(Stated problem):
Reproduce verbatim the stretch of items below, from their first line through the line containing "green square: moved 4", with both ends included.

(Collected data entries):
━━━━━━━━━━━━━━━━━━━━

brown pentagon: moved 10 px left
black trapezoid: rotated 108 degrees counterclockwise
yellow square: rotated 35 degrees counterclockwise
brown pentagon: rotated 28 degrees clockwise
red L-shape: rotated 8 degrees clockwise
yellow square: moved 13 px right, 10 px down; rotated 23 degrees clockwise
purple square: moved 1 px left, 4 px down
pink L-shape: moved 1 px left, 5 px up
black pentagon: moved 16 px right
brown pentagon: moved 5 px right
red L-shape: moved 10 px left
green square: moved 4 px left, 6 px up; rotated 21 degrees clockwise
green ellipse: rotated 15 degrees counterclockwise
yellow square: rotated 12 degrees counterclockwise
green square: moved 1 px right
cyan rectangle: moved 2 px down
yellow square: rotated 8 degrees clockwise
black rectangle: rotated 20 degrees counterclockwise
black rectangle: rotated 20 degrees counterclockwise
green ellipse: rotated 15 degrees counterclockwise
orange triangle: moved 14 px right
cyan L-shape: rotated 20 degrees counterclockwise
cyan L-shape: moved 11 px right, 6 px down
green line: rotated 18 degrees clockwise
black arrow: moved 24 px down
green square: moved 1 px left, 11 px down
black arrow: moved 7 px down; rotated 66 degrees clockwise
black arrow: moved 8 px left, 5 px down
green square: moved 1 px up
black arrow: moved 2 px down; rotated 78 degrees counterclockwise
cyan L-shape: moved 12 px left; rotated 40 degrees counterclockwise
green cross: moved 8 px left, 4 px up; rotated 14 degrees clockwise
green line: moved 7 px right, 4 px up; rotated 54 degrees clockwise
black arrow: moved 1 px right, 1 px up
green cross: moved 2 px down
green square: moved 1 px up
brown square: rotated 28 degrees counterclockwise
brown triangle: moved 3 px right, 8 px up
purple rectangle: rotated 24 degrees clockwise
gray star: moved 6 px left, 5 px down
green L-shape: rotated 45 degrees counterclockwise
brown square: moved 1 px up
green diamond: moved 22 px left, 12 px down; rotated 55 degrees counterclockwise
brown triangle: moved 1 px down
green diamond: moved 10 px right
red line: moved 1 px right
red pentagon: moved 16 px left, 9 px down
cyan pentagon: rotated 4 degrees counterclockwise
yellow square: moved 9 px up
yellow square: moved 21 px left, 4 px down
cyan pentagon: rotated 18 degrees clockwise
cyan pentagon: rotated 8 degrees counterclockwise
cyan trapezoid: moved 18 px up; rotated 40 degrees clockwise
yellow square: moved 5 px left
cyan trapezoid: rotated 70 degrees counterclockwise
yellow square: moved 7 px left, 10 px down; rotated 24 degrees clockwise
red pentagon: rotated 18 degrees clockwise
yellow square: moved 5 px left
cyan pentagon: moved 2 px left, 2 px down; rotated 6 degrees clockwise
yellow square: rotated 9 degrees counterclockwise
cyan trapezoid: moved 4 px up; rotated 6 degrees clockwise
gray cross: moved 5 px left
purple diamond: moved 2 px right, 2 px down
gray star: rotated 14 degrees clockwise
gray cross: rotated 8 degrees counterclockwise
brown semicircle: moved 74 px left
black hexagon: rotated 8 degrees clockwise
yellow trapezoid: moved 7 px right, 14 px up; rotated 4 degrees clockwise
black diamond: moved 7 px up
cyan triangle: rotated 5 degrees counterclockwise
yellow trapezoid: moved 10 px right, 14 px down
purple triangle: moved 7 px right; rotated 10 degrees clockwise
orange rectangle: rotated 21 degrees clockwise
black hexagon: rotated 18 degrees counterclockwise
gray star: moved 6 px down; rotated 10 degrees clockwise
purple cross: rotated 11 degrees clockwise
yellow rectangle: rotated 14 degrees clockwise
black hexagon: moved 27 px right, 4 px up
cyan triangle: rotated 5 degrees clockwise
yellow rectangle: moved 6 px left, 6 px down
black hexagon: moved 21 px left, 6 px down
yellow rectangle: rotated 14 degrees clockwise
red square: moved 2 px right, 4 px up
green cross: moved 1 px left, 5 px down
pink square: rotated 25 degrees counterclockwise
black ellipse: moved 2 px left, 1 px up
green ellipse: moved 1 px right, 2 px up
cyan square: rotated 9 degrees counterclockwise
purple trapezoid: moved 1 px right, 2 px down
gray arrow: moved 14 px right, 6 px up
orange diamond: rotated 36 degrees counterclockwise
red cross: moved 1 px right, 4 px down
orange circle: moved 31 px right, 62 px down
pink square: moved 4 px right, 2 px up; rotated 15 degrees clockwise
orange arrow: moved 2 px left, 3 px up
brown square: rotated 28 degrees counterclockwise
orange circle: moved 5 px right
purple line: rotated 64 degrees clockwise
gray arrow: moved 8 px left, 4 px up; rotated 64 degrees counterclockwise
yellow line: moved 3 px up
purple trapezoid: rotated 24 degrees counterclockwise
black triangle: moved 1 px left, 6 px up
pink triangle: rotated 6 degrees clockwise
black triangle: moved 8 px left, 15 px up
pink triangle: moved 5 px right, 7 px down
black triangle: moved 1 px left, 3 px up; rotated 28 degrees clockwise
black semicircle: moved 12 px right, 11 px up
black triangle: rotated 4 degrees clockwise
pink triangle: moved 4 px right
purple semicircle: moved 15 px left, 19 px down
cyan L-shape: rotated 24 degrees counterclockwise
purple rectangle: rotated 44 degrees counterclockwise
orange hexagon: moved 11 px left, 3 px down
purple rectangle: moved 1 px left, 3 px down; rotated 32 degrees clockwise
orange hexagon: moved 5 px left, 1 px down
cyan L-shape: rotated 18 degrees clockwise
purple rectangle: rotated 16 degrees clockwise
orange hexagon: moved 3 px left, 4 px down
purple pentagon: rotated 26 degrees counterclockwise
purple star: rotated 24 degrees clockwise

━━━━━━━━━━━━━━━━━━━━

(In response):
brown pentagon: moved 10 px left
black trapezoid: rotated 108 degrees counterclockwise
yellow square: rotated 35 degrees counterclockwise
brown pentagon: rotated 28 degrees clockwise
red L-shape: rotated 8 degrees clockwise
yellow square: moved 13 px right, 10 px down; rotated 23 degrees clockwise
purple square: moved 1 px left, 4 px down
pink L-shape: moved 1 px left, 5 px up
black pentagon: moved 16 px right
brown pentagon: moved 5 px right
red L-shape: moved 10 px left
green square: moved 4 px left, 6 px up; rotated 21 degrees clockwise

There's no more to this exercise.